* **EXERCISE**
The records below must be copied out completely and exactly.

* **DATASET ENTRIES**
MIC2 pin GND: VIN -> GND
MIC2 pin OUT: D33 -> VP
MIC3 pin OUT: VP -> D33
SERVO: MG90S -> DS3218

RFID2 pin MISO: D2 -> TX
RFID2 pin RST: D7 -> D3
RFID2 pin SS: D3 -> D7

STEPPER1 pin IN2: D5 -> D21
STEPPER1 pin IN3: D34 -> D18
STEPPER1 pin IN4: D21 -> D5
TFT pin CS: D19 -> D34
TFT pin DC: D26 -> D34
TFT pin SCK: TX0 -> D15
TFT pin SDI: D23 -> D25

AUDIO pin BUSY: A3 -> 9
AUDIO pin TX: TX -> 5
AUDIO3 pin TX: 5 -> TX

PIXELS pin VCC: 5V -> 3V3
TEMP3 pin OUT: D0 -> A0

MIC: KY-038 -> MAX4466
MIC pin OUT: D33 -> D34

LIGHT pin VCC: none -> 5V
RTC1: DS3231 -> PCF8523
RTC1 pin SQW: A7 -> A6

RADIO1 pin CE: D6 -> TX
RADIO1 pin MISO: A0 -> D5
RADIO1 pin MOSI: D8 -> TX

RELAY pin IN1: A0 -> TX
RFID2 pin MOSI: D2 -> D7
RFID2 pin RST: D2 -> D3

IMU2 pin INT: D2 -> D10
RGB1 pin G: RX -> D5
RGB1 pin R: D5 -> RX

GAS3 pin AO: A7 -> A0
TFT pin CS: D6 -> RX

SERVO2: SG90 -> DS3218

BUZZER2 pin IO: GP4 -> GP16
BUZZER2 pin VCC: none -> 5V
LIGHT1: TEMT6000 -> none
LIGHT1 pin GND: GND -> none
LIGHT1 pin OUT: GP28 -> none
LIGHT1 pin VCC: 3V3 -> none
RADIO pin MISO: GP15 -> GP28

* **RESPONSE TO THE EXERCISE**
MIC2 pin GND: VIN -> GND
MIC2 pin OUT: D33 -> VP
MIC3 pin OUT: VP -> D33
SERVO: MG90S -> DS3218

RFID2 pin MISO: D2 -> TX
RFID2 pin RST: D7 -> D3
RFID2 pin SS: D3 -> D7

STEPPER1 pin IN2: D5 -> D21
STEPPER1 pin IN3: D34 -> D18
STEPPER1 pin IN4: D21 -> D5
TFT pin CS: D19 -> D34
TFT pin DC: D26 -> D34
TFT pin SCK: TX0 -> D15
TFT pin SDI: D23 -> D25

AUDIO pin BUSY: A3 -> 9
AUDIO pin TX: TX -> 5
AUDIO3 pin TX: 5 -> TX

PIXELS pin VCC: 5V -> 3V3
TEMP3 pin OUT: D0 -> A0

MIC: KY-038 -> MAX4466
MIC pin OUT: D33 -> D34

LIGHT pin VCC: none -> 5V
RTC1: DS3231 -> PCF8523
RTC1 pin SQW: A7 -> A6

RADIO1 pin CE: D6 -> TX
RADIO1 pin MISO: A0 -> D5
RADIO1 pin MOSI: D8 -> TX

RELAY pin IN1: A0 -> TX
RFID2 pin MOSI: D2 -> D7
RFID2 pin RST: D2 -> D3

IMU2 pin INT: D2 -> D10
RGB1 pin G: RX -> D5
RGB1 pin R: D5 -> RX

GAS3 pin AO: A7 -> A0
TFT pin CS: D6 -> RX

SERVO2: SG90 -> DS3218

BUZZER2 pin IO: GP4 -> GP16
BUZZER2 pin VCC: none -> 5V
LIGHT1: TEMT6000 -> none
LIGHT1 pin GND: GND -> none
LIGHT1 pin OUT: GP28 -> none
LIGHT1 pin VCC: 3V3 -> none
RADIO pin MISO: GP15 -> GP28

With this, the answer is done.